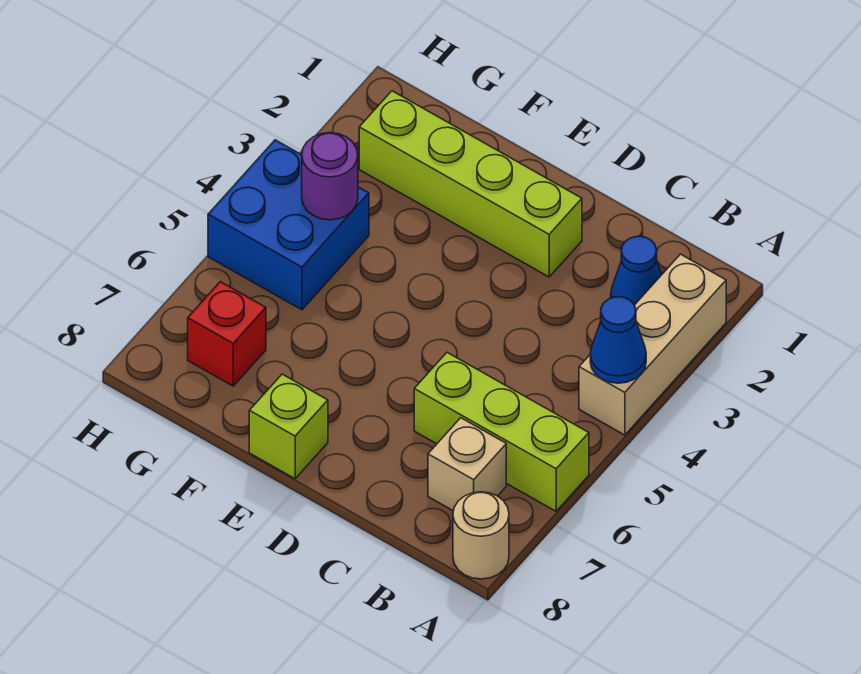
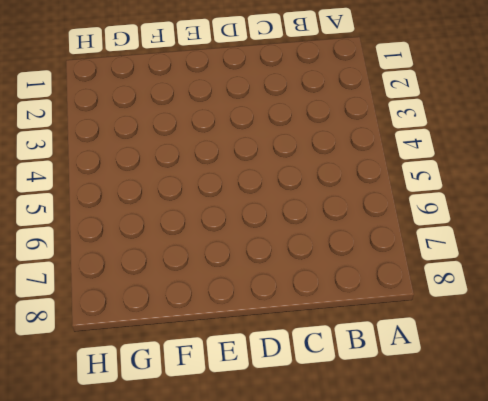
none -> tan brick A2:A4 level 1
none -> lime brick A6:C6 level 1

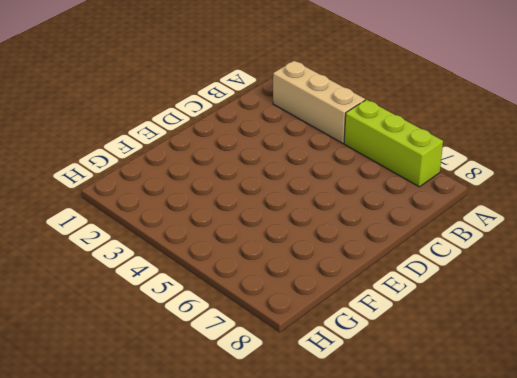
lime brick A5:A7 level 1 -> lime brick A6:C6 level 1
none -> tan round brick A8 level 1
none -> blue cone B2 level 1

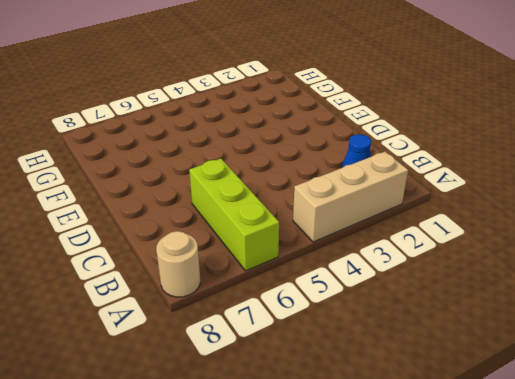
none -> tan brick B7 level 1
none -> lime brick D2:G2 level 1

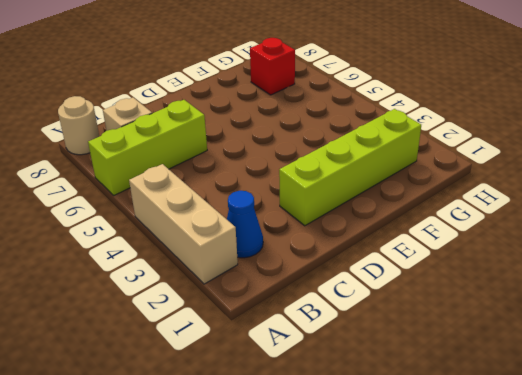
none -> lime brick E8 level 1
none -> blue brick G4:H5 level 1

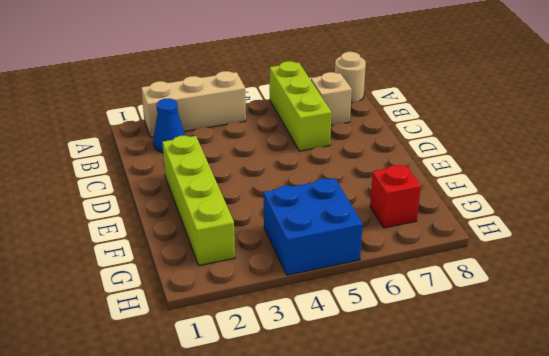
none -> lime brick E8 level 1
none -> blue cone A4 level 2

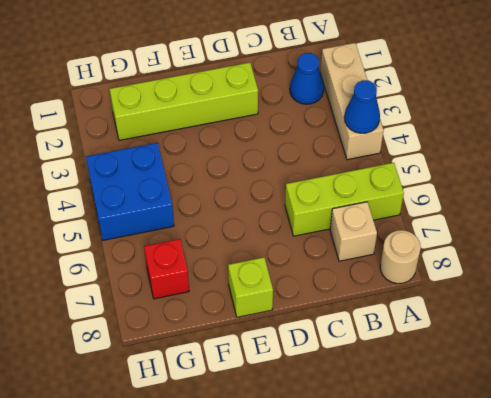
none -> purple round brick G4 level 2

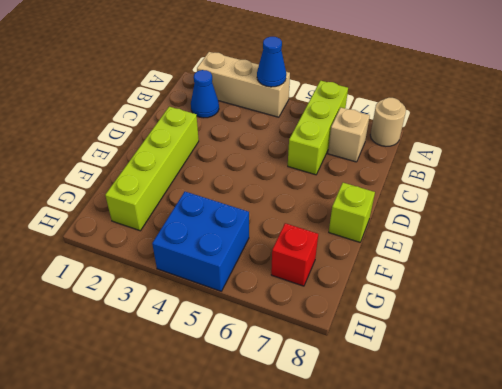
none -> purple round brick G4 level 2

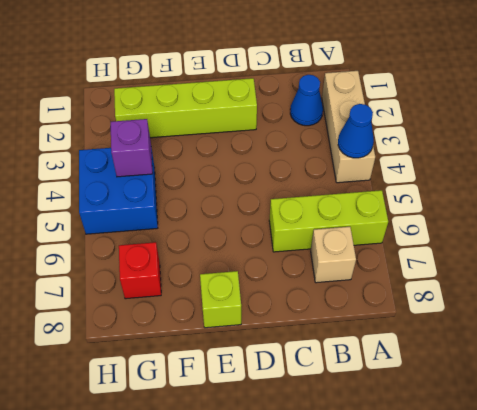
purple brick G4 level 2 -> purple round brick G4 level 2
none -> tan round brick A8 level 1

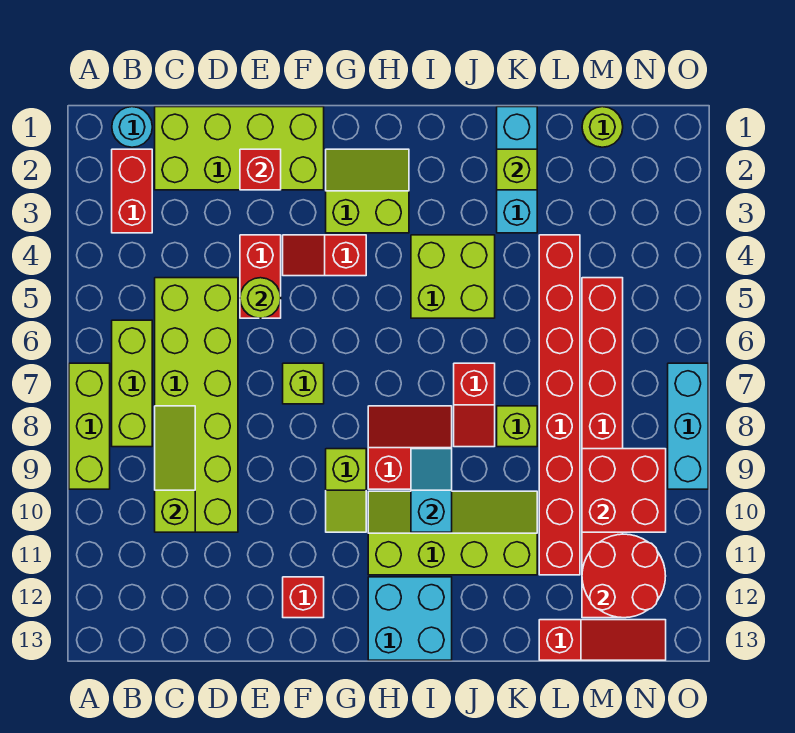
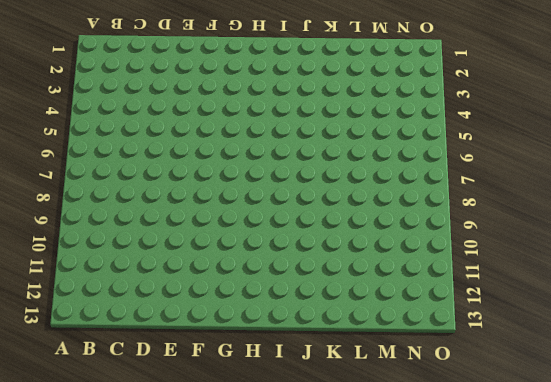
none -> lime brick A7:A9 level 1
none -> cyan round brick B1 level 1
none -> red brick B2:B3 level 1
none -> lime brick B6:B8 level 1

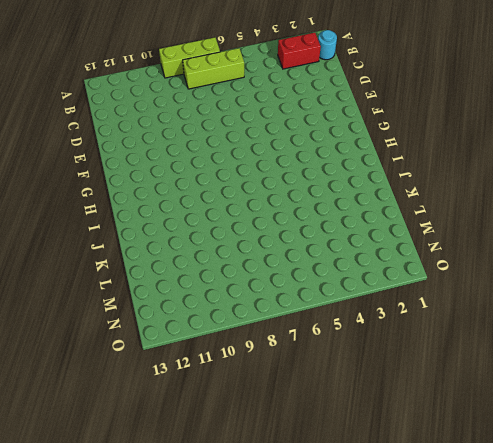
none -> lime brick C1:F2 level 1
none -> lime brick C5:D10 level 1
none -> red brick E4:E5 level 1
none -> red slope F4:G4 level 1 top G

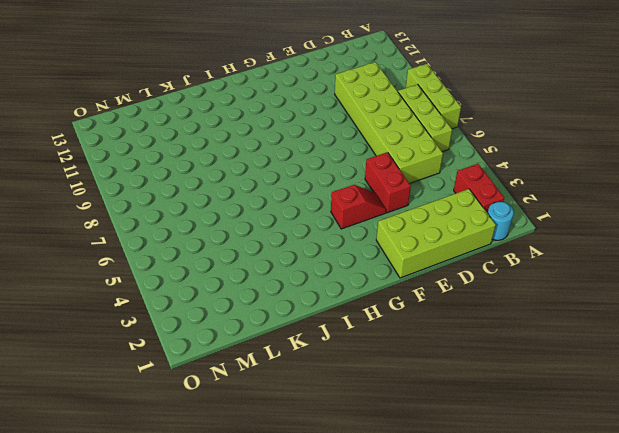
none -> lime brick F7 level 1
none -> red brick F12 level 1
none -> lime slope G2:H3 level 1 top 3
none -> lime slope G9:G10 level 1 top 9

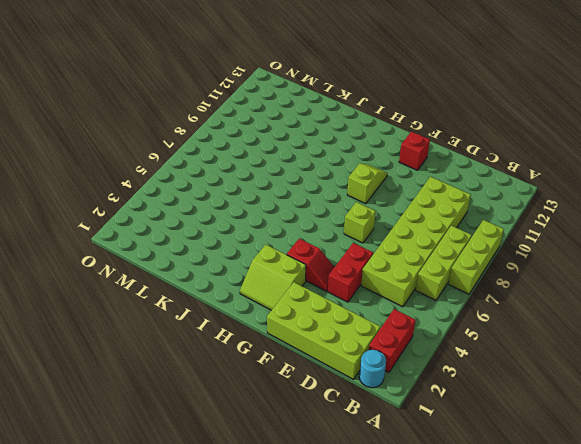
none -> red slope H8:I9 level 1 top 9
none -> lime slope H10:K11 level 1 top 11
none -> cyan brick H12:I13 level 1
none -> lime brick I4:J5 level 1

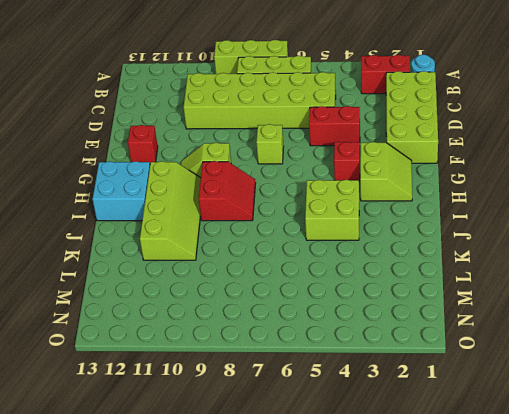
none -> red slope J7:J8 level 1 top 7
none -> cyan brick K1:K3 level 1
none -> lime brick K8 level 1
none -> red brick L4:L11 level 1

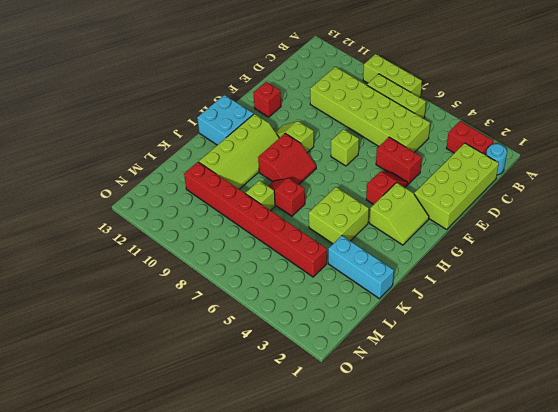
none -> red slope L13:N13 level 1 top L
none -> lime round brick M1 level 1
none -> red brick M5:M12 level 1
none -> cyan brick O7:O9 level 1

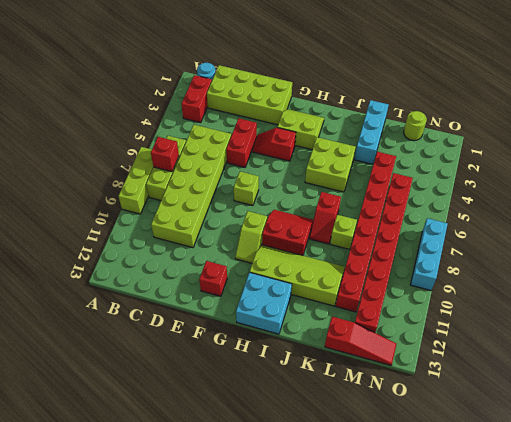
red brick B7 level 2 -> red brick E2 level 2
none -> lime slope C8:C10 level 2 top 10
none -> lime round brick E5 level 2
none -> cyan slope I9:I10 level 2 top 10
none -> lime brick K2 level 2

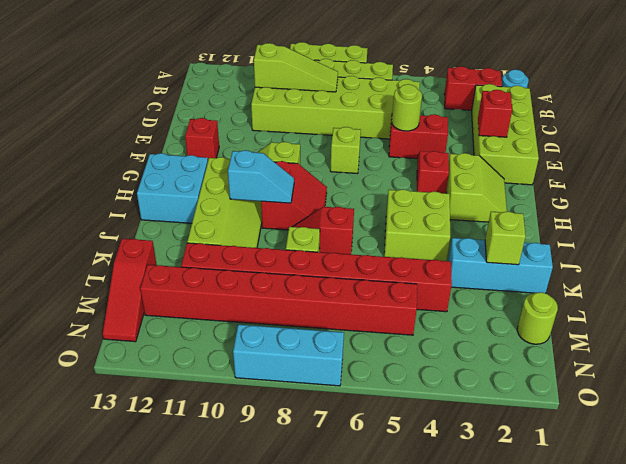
none -> red brick M9:N10 level 2
none -> red round brick M11:N12 level 2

__Try it__.
Instruction for this listing: copy it exactly, but leave the images behind.

__Response for this exercise__.
none -> tan brick A2:A4 level 1
none -> lime brick A6:C6 level 1

lime brick A5:A7 level 1 -> lime brick A6:C6 level 1
none -> tan round brick A8 level 1
none -> blue cone B2 level 1

none -> tan brick B7 level 1
none -> lime brick D2:G2 level 1

none -> lime brick E8 level 1
none -> blue brick G4:H5 level 1

none -> lime brick E8 level 1
none -> blue cone A4 level 2

none -> purple round brick G4 level 2

none -> purple round brick G4 level 2

purple brick G4 level 2 -> purple round brick G4 level 2
none -> tan round brick A8 level 1

none -> lime brick A7:A9 level 1
none -> cyan round brick B1 level 1
none -> red brick B2:B3 level 1
none -> lime brick B6:B8 level 1

none -> lime brick C1:F2 level 1
none -> lime brick C5:D10 level 1
none -> red brick E4:E5 level 1
none -> red slope F4:G4 level 1 top G

none -> lime brick F7 level 1
none -> red brick F12 level 1
none -> lime slope G2:H3 level 1 top 3
none -> lime slope G9:G10 level 1 top 9

none -> red slope H8:I9 level 1 top 9
none -> lime slope H10:K11 level 1 top 11
none -> cyan brick H12:I13 level 1
none -> lime brick I4:J5 level 1

none -> red slope J7:J8 level 1 top 7
none -> cyan brick K1:K3 level 1
none -> lime brick K8 level 1
none -> red brick L4:L11 level 1

none -> red slope L13:N13 level 1 top L
none -> lime round brick M1 level 1
none -> red brick M5:M12 level 1
none -> cyan brick O7:O9 level 1

red brick B7 level 2 -> red brick E2 level 2
none -> lime slope C8:C10 level 2 top 10
none -> lime round brick E5 level 2
none -> cyan slope I9:I10 level 2 top 10
none -> lime brick K2 level 2

none -> red brick M9:N10 level 2
none -> red round brick M11:N12 level 2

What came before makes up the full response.